[Records drawn from a dataset]

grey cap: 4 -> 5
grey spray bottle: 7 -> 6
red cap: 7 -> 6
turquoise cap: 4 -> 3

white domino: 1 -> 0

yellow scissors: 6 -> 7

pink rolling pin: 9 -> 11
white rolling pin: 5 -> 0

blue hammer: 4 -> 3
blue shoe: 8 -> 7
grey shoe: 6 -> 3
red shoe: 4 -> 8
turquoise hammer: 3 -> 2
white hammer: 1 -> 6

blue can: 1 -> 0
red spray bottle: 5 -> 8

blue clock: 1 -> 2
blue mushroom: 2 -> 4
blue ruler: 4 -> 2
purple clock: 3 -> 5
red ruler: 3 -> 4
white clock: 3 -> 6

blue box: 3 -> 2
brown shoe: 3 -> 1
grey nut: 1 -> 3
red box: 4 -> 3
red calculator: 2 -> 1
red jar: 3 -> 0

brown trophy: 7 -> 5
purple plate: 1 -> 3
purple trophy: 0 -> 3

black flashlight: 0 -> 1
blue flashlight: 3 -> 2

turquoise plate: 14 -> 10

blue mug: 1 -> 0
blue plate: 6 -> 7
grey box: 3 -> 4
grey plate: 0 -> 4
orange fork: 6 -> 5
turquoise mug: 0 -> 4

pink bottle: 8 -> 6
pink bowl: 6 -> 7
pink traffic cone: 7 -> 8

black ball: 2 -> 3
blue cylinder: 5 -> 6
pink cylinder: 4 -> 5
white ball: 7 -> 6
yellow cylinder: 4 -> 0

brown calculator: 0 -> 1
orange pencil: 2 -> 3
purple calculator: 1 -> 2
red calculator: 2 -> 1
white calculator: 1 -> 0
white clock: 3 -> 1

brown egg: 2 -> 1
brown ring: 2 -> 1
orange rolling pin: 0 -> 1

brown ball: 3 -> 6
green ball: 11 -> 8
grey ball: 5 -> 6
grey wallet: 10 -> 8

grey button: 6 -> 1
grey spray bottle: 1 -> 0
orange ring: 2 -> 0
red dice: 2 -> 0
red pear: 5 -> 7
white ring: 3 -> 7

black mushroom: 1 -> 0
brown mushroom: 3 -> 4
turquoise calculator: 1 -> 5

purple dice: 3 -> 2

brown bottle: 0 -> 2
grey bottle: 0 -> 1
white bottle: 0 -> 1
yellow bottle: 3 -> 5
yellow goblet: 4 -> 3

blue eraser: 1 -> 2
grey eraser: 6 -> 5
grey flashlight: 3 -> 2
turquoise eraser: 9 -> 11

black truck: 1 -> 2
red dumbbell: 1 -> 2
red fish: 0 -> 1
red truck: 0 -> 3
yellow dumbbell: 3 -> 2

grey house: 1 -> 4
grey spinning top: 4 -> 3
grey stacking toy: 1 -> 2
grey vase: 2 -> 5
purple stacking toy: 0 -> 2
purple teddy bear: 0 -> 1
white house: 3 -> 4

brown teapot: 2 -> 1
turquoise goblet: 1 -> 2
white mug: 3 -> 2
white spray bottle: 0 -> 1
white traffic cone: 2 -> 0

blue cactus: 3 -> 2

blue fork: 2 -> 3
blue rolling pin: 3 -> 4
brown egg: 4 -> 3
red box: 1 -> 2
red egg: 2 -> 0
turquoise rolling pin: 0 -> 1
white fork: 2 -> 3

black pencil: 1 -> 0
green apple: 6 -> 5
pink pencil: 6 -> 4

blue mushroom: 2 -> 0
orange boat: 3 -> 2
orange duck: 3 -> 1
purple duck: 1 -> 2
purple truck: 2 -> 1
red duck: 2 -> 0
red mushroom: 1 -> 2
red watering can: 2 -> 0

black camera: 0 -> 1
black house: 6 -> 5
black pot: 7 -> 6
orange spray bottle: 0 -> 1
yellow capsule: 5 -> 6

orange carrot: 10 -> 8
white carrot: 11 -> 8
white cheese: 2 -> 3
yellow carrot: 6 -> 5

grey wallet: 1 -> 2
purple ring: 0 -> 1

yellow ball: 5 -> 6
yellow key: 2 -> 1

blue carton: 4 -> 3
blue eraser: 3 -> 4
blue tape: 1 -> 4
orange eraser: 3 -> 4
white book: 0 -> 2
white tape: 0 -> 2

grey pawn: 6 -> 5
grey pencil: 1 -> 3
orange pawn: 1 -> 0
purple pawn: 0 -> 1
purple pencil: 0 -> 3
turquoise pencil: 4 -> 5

PROBLEM REQUIREMENTS: Taking the line with "grey spinning top: 4 -> 3" as the first and the line with "white spray bottle: 0 -> 1" as the last, retype that stretch of the data above exactly, with no other lines.

YOUR RESPONSE:
grey spinning top: 4 -> 3
grey stacking toy: 1 -> 2
grey vase: 2 -> 5
purple stacking toy: 0 -> 2
purple teddy bear: 0 -> 1
white house: 3 -> 4

brown teapot: 2 -> 1
turquoise goblet: 1 -> 2
white mug: 3 -> 2
white spray bottle: 0 -> 1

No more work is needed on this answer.